Data items:
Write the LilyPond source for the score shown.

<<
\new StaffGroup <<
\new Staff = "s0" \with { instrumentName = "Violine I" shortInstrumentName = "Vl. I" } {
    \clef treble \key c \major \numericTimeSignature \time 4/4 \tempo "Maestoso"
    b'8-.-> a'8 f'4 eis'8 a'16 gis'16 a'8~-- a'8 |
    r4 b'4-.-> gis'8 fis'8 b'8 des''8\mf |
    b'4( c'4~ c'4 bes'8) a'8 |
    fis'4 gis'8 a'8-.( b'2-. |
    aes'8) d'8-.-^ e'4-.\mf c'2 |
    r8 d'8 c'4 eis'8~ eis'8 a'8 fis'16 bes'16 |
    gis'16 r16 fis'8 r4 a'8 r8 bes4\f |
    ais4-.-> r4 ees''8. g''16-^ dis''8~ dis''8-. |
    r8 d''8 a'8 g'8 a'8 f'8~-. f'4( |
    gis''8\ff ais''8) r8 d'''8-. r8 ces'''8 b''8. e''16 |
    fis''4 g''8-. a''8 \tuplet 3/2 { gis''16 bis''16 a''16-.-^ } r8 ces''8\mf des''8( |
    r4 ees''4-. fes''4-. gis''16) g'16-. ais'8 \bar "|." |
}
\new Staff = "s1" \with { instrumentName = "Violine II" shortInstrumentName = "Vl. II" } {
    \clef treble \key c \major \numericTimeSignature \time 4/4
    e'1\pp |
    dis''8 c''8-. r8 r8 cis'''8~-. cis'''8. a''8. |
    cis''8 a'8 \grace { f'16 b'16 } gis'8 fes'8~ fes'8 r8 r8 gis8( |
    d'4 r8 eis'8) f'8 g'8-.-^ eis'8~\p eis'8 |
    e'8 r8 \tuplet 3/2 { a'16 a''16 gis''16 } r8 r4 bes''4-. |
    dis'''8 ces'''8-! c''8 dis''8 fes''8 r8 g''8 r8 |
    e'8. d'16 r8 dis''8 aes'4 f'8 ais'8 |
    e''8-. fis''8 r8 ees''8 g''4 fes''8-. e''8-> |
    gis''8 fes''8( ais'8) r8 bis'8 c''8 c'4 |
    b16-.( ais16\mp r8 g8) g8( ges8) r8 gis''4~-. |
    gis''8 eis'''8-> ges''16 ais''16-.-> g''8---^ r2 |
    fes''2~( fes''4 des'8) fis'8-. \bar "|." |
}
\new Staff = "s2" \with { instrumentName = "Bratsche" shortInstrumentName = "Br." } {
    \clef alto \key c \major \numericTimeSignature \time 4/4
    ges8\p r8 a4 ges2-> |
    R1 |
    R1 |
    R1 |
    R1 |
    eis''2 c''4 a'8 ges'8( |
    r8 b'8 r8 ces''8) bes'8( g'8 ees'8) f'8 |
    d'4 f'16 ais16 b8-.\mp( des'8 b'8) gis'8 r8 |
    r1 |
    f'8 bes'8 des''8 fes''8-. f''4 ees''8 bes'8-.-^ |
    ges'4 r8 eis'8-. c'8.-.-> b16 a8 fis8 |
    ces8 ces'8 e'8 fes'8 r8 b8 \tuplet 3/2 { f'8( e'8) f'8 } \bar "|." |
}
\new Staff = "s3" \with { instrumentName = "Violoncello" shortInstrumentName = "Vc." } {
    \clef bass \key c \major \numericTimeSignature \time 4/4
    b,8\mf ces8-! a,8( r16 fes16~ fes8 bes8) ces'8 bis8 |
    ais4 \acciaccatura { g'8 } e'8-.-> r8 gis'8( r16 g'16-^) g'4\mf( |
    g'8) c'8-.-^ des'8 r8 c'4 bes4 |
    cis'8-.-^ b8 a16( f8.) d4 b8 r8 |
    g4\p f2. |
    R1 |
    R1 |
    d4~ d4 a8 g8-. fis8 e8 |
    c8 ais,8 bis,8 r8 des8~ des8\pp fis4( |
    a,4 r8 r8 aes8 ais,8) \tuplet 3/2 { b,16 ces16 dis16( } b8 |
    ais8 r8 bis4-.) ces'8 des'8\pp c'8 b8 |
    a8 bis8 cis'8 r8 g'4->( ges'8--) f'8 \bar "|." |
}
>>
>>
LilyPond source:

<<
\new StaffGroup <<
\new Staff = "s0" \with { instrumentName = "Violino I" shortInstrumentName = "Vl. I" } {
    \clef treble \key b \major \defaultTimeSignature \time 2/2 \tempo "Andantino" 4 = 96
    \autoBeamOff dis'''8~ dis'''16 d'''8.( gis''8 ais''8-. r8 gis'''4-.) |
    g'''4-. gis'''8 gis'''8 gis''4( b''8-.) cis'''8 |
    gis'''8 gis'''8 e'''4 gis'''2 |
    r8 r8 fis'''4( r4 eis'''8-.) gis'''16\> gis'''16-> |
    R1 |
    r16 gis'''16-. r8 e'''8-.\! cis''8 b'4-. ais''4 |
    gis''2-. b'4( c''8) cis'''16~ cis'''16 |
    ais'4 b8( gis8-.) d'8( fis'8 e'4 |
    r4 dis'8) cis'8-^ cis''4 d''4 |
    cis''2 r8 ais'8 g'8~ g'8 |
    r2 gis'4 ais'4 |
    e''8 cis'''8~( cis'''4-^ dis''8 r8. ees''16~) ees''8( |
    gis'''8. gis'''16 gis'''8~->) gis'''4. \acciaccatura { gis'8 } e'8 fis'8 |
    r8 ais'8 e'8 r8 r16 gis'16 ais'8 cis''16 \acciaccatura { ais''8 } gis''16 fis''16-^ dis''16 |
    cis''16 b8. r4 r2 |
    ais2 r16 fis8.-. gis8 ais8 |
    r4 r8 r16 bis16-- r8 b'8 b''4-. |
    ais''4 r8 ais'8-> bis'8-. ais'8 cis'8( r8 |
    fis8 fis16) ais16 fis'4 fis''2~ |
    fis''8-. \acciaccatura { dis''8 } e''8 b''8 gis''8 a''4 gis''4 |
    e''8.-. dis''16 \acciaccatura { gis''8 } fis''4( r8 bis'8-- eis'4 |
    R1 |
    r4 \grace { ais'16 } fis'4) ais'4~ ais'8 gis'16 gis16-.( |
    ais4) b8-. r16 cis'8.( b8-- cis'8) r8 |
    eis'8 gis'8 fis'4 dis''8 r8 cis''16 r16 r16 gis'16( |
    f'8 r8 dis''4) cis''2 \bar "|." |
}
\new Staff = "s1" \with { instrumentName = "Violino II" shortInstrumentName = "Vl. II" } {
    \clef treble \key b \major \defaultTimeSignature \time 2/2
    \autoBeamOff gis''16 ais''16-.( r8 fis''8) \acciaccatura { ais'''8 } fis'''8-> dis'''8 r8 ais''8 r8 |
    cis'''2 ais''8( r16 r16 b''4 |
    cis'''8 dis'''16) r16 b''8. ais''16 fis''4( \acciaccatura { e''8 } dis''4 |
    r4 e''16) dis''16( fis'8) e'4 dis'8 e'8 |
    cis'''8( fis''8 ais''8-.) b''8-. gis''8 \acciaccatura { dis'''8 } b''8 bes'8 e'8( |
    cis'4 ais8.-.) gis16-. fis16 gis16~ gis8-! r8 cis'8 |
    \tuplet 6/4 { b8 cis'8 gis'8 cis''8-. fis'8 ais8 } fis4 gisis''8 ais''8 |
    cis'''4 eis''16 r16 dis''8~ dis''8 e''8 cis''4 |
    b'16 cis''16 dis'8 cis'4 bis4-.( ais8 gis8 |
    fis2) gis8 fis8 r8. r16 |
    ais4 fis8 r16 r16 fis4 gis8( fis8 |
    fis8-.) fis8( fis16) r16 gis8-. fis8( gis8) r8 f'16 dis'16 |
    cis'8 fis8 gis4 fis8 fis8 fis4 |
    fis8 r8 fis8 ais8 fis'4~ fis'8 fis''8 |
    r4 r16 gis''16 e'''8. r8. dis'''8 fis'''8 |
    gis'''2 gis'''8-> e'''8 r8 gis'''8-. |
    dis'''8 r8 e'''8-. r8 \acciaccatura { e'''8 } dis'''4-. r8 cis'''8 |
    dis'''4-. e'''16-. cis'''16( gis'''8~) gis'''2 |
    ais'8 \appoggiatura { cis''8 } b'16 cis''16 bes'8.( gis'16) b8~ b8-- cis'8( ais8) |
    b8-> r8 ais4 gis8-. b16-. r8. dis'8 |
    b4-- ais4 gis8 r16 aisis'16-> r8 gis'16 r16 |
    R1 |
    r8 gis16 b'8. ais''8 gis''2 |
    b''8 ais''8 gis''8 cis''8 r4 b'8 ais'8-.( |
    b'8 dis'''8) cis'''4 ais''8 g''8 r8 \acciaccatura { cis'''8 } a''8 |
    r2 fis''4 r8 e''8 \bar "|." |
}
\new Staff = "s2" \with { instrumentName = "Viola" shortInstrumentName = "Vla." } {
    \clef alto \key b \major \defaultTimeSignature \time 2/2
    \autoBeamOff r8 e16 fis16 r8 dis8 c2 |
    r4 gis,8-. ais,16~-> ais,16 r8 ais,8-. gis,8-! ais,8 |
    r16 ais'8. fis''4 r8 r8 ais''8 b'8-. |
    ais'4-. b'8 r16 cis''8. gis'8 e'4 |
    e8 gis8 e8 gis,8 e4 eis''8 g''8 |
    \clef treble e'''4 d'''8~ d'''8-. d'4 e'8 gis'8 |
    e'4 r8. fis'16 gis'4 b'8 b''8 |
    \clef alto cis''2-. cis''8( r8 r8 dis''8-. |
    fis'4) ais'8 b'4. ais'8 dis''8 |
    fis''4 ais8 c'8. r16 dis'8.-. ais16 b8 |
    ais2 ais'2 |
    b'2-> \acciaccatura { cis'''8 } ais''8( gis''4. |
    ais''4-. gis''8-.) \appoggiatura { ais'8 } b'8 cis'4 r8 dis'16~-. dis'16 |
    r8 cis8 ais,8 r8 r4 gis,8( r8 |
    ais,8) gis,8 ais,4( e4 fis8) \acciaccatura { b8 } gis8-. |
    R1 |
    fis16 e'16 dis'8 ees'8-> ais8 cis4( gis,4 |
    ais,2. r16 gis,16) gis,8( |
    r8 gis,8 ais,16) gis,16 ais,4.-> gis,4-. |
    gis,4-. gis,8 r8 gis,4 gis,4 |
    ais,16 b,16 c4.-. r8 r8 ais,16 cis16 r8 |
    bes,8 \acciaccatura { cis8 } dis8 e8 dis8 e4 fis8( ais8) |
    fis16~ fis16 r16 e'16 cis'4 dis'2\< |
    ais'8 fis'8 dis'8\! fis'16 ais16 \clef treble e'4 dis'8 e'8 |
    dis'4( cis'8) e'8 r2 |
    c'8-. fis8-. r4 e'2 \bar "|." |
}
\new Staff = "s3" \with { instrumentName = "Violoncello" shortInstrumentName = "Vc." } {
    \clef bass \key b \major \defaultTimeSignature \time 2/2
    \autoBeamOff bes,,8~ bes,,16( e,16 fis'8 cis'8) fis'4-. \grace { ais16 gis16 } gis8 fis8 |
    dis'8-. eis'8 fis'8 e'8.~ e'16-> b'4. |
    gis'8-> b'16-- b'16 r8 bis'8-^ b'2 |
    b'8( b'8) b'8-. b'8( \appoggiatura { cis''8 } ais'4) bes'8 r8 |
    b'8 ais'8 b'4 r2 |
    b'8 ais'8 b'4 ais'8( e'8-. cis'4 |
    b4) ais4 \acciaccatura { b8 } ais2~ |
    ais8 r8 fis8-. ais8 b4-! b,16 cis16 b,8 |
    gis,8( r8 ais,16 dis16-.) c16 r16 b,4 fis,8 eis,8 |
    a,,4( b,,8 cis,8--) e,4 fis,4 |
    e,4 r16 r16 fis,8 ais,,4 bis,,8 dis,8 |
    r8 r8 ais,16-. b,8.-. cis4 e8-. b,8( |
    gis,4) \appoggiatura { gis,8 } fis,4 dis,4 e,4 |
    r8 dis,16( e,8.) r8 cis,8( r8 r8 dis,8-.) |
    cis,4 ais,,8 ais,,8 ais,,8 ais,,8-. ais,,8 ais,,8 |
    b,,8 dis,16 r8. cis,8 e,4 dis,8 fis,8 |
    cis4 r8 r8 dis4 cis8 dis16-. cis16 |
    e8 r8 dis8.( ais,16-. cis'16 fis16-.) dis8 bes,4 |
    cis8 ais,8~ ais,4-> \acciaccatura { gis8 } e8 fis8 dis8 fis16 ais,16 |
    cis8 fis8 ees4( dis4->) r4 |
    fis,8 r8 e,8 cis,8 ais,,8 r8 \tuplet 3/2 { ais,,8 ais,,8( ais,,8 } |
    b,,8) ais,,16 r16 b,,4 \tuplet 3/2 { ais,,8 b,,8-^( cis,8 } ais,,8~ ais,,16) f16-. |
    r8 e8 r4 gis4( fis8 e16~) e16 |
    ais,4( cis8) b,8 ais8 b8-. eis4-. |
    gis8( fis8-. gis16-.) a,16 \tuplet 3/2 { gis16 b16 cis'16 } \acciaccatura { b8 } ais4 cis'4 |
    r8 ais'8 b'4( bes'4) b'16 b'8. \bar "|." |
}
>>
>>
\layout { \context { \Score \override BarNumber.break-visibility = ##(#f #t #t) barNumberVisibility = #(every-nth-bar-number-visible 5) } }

What is expected >>
Collect every line from the items above that contains the word "source". Case counts, so match only that exact capitalization.

Full answer >>
Write the LilyPond source for the score shown.
LilyPond source:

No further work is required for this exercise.